Required action: Starting at the top line, print the entries below exactly as they are and skip every picture.

Study material:
○ ○ ○
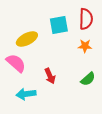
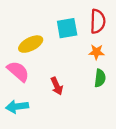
green semicircle: (88, 79) -> (100, 78), moved, turned -42
cyan arrow: (26, 94) -> (17, 107), moved

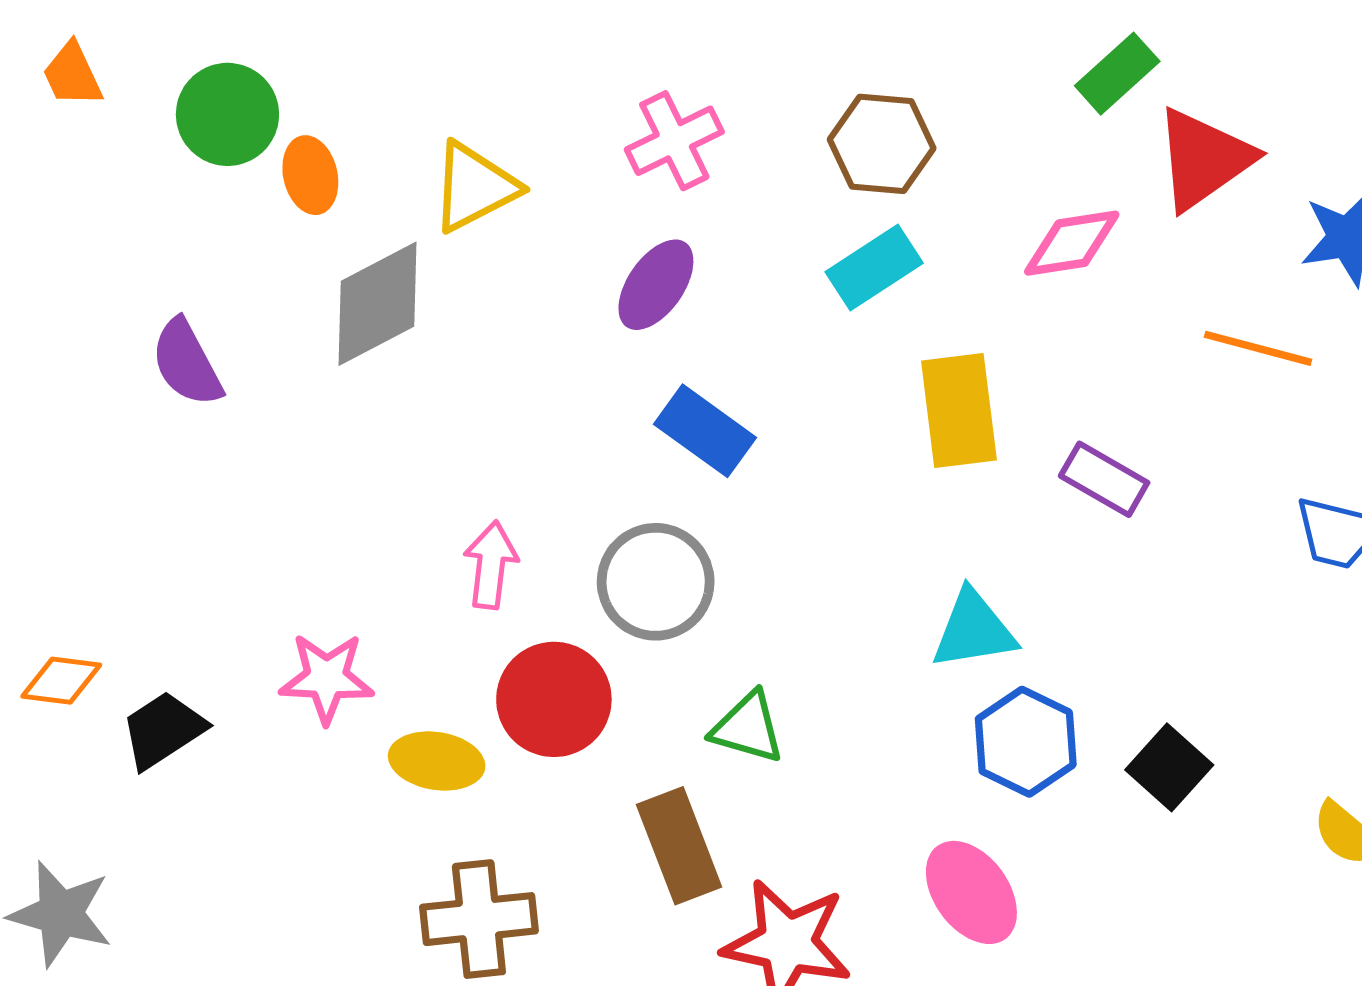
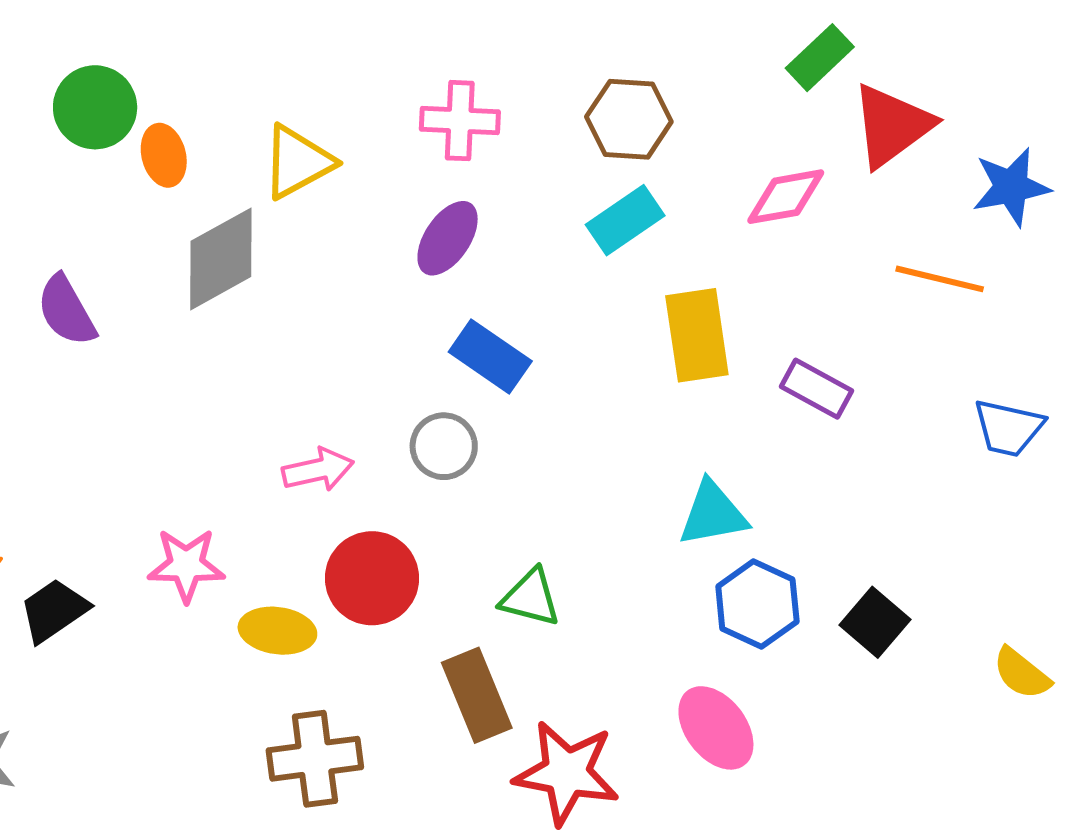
pink cross: (674, 141) -> (460, 121), turned 30
pink arrow: (491, 565) -> (318, 470), turned 72
gray circle: (656, 582) -> (444, 446), moved, size x0.7

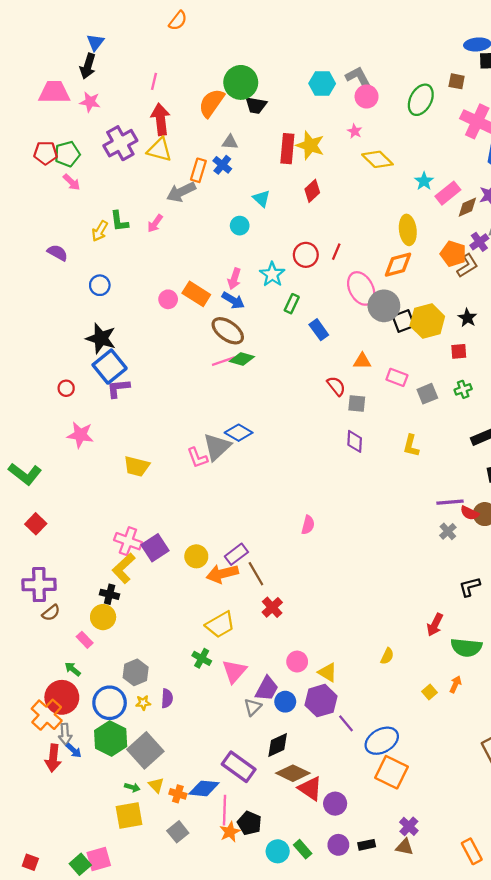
○ ○ ○
Output below:
green semicircle: (88, 79) -> (100, 78), moved, turned -42
cyan arrow: (26, 94) -> (17, 107), moved

pink cross: (674, 141) -> (460, 121), turned 30
pink arrow: (491, 565) -> (318, 470), turned 72
gray circle: (656, 582) -> (444, 446), moved, size x0.7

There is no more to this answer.